> Set exercise
Copy out every line of the rows below that contains the string "tuplet".

— Begin Stored rows —

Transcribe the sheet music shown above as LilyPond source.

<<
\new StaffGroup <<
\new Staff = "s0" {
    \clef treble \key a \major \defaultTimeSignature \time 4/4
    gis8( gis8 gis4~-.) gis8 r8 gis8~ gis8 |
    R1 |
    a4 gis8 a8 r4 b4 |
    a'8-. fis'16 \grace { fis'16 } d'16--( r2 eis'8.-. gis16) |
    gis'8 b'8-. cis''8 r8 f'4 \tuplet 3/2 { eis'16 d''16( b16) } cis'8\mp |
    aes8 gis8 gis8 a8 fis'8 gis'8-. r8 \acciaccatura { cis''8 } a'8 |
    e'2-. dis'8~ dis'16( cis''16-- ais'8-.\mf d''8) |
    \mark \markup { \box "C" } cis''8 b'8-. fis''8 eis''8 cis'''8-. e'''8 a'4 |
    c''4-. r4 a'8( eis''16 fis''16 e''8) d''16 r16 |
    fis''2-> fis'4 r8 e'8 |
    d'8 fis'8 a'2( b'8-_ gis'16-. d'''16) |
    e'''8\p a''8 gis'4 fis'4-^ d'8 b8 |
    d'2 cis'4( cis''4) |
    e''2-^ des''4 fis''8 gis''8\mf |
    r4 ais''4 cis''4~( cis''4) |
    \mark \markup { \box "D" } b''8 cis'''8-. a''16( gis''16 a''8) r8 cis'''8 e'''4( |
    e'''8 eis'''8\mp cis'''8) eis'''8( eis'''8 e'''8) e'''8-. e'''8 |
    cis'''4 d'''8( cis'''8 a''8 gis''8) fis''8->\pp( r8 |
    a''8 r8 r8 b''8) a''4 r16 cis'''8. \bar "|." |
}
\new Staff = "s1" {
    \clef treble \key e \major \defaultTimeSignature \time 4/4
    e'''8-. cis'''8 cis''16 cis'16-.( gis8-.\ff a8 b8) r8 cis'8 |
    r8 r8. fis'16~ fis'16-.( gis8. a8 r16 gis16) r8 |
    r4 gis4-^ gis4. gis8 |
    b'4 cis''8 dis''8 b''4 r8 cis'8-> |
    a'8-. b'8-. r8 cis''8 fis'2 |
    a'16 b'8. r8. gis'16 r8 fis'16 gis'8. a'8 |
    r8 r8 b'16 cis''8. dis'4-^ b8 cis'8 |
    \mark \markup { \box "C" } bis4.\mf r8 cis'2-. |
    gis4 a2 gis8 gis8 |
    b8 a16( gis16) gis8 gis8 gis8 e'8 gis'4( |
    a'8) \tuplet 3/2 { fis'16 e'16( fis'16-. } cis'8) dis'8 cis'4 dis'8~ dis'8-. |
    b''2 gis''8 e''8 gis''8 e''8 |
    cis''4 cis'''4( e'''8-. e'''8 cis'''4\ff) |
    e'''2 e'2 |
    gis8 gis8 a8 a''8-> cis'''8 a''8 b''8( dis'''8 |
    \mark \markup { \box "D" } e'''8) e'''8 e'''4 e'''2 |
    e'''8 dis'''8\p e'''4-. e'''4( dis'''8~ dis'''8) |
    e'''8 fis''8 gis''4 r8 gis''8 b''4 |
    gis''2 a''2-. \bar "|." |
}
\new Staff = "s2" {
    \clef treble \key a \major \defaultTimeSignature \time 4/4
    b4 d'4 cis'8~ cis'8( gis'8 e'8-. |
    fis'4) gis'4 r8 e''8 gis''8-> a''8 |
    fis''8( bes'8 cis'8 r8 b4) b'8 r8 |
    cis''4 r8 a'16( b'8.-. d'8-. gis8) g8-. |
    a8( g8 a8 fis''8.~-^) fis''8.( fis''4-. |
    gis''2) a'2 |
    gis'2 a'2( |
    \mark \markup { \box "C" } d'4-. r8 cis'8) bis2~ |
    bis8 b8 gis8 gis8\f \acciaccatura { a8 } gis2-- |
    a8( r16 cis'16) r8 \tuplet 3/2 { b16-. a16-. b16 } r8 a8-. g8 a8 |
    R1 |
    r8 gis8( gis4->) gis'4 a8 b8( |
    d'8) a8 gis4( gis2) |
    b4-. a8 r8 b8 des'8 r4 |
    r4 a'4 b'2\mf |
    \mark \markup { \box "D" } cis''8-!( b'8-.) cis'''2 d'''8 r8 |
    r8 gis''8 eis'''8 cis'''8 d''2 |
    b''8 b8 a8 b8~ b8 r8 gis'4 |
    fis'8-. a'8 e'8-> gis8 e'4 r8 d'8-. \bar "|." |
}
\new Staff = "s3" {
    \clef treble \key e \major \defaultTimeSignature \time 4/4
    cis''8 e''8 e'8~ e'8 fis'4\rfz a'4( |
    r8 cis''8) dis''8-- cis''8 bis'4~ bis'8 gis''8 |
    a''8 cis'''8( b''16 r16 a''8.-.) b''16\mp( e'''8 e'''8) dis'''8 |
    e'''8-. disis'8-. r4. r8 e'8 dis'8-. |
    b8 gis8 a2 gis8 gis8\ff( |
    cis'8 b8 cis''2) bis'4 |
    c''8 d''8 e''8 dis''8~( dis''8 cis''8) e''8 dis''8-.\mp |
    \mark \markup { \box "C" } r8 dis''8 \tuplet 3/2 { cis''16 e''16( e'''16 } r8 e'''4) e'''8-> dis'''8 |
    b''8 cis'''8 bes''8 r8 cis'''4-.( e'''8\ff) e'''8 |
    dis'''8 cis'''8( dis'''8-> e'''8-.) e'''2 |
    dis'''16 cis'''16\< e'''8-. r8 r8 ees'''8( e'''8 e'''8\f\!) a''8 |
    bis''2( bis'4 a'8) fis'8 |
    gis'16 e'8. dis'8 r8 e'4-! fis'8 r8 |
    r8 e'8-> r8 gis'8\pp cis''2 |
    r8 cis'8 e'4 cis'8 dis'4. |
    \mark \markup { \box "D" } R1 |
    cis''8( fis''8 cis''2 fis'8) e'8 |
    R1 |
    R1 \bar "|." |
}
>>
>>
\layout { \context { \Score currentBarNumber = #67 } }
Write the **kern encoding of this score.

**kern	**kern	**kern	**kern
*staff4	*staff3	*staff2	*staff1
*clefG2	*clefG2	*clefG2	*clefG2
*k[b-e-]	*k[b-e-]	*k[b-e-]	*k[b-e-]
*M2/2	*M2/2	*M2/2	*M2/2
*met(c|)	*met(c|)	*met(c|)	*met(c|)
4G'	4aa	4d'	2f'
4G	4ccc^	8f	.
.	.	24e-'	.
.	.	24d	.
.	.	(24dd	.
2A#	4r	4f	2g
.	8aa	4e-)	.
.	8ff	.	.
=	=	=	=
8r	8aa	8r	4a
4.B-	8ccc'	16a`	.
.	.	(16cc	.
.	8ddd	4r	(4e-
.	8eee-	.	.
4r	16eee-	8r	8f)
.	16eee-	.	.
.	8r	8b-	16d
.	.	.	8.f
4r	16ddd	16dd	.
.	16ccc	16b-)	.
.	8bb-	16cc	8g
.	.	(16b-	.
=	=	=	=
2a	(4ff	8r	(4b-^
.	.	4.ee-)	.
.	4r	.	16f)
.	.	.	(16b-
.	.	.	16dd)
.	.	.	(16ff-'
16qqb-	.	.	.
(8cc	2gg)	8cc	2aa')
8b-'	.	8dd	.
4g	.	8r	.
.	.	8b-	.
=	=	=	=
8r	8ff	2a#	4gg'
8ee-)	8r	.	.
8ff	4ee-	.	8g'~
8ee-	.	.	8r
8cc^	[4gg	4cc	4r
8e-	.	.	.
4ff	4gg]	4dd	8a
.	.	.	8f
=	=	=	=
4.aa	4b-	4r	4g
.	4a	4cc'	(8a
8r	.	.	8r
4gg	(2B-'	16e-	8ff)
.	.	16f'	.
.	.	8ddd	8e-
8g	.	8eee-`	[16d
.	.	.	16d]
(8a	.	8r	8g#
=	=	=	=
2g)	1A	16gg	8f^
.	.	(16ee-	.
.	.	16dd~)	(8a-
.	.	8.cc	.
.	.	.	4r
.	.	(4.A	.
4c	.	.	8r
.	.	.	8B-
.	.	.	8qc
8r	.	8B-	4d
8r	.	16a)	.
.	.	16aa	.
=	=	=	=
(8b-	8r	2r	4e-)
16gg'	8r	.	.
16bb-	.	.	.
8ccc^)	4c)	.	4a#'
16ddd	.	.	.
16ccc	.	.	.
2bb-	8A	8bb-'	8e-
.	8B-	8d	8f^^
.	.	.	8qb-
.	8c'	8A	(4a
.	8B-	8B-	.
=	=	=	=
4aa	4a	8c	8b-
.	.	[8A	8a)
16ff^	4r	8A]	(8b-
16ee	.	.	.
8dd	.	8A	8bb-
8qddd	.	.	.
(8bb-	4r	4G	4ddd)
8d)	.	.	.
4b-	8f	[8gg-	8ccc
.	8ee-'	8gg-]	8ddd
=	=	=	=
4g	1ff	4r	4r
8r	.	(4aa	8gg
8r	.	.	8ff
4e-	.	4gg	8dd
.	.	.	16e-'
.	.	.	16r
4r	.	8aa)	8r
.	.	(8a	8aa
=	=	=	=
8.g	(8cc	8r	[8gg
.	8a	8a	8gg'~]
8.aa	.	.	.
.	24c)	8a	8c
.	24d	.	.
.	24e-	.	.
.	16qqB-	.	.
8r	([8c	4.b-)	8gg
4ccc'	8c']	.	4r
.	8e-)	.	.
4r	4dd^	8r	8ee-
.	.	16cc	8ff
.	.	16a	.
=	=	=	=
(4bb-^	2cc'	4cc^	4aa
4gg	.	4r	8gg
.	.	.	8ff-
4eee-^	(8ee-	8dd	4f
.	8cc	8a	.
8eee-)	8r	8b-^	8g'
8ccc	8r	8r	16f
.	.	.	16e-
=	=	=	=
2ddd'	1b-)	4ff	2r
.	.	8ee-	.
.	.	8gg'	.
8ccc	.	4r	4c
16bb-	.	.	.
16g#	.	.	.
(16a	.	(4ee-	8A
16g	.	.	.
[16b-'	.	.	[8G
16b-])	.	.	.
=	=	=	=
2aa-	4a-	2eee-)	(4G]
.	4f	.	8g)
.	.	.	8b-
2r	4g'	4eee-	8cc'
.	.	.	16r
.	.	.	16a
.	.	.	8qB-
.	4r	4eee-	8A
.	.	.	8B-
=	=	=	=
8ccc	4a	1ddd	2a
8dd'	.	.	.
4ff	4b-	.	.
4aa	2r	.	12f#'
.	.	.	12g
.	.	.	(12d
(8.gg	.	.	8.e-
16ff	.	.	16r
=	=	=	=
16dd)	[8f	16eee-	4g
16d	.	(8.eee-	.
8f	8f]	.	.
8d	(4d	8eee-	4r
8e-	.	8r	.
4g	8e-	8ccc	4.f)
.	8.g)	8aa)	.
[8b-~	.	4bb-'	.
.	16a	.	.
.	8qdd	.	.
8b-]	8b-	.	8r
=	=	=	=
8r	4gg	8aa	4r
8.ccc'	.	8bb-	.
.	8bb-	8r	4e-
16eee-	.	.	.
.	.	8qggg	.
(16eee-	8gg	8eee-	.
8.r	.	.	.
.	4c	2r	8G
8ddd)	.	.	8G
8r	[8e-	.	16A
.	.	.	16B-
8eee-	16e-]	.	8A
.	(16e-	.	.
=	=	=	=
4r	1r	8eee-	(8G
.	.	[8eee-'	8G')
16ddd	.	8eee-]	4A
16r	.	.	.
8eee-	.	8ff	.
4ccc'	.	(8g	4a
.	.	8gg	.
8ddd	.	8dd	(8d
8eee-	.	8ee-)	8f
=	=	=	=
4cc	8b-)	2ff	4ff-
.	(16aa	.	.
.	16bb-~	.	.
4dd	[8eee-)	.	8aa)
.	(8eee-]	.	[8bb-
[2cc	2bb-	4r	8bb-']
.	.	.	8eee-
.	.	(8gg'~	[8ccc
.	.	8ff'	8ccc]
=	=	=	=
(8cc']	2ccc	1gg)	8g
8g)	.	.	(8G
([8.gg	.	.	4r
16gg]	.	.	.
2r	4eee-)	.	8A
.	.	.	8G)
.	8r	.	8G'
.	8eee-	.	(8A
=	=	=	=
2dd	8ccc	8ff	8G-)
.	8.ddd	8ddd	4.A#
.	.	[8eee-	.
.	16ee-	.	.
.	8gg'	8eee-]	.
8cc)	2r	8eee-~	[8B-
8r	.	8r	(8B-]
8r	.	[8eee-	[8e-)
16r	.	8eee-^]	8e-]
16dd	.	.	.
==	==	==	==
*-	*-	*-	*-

— End Stored rows —

> Output below
    gis'8 b'8-. cis''8 r8 f'4 \tuplet 3/2 { eis'16 d''16( b16) } cis'8\mp |
    a'8) \tuplet 3/2 { fis'16 e'16( fis'16-. } cis'8) dis'8 cis'4 dis'8~ dis'8-. |
    a8( r16 cis'16) r8 \tuplet 3/2 { b16-. a16-. b16 } r8 a8-. g8 a8 |
    \mark \markup { \box "C" } r8 dis''8 \tuplet 3/2 { cis''16 e''16( e'''16 } r8 e'''4) e'''8-> dis'''8 |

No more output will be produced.